Activity ▸
Scan the material below for the word "yellow", then copy every line in which it appears.
Input records Start Marker
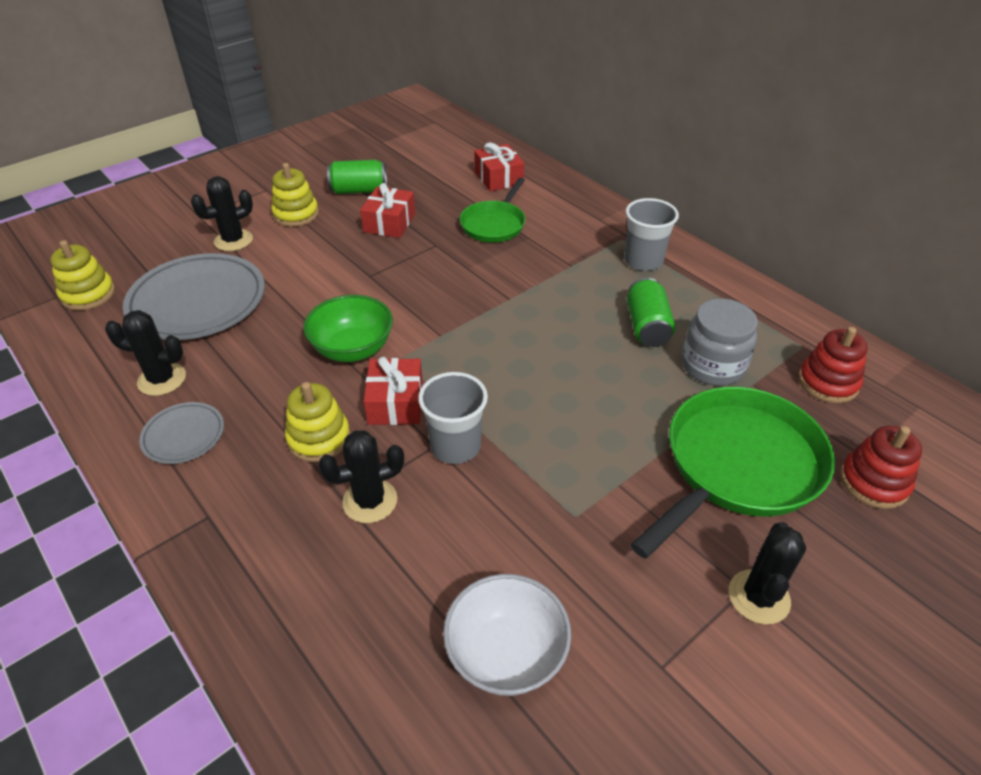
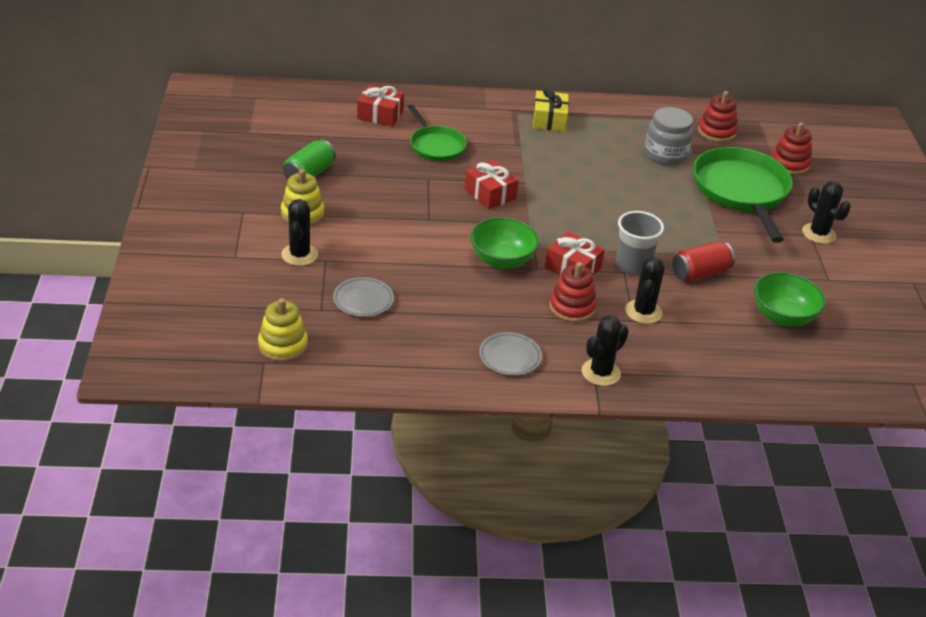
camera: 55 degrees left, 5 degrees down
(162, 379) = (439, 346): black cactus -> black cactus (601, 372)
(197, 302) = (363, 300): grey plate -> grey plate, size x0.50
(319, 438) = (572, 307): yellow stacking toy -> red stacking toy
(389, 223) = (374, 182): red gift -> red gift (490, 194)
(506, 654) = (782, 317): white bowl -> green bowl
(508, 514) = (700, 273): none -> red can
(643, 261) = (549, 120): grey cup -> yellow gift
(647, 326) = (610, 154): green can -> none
Input records End Marker
Answer to this problem ▸
(319, 438) = (572, 307): yellow stacking toy -> red stacking toy
(643, 261) = (549, 120): grey cup -> yellow gift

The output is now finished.